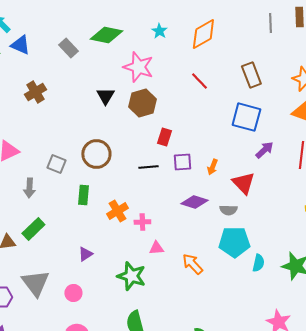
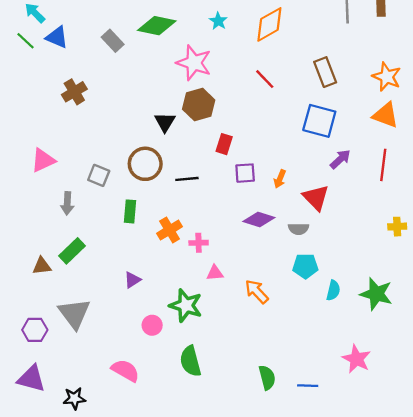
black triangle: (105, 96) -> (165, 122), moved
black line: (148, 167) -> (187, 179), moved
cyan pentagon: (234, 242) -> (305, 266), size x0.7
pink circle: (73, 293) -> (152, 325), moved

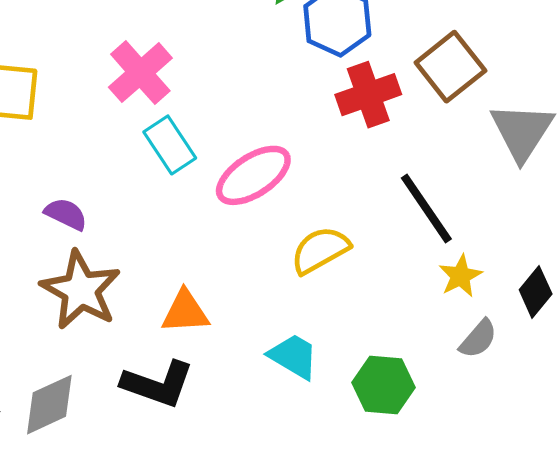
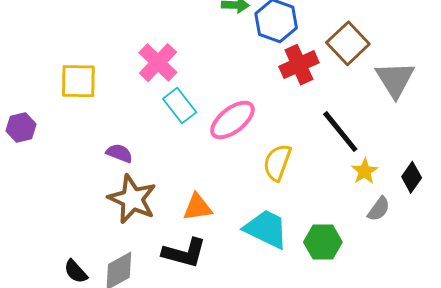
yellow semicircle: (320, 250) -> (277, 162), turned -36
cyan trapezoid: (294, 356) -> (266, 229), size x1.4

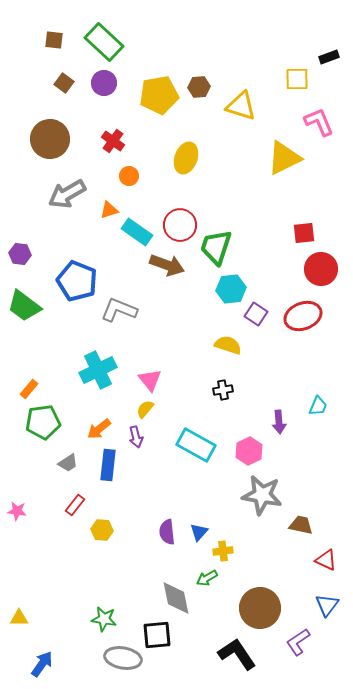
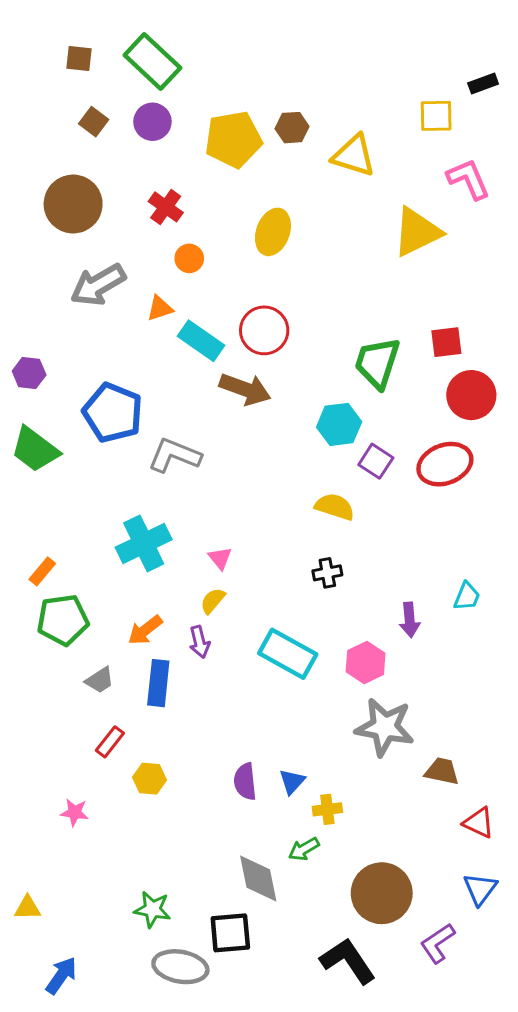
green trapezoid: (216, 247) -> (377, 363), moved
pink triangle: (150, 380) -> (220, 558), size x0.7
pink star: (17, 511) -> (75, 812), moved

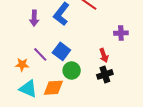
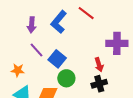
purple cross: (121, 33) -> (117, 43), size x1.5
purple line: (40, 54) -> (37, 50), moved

============================================================

- DESCRIPTION OF THE TASK
In the copy, no pictures are to appear; write out exactly the lines from the one containing "pink star: (17, 511) -> (75, 812), moved" through the end of the listing above and no further lines.

- ANSWER SPACE
pink star: (17, 511) -> (75, 812), moved

purple cross: (121, 33) -> (117, 43), size x1.5
purple line: (40, 54) -> (37, 50), moved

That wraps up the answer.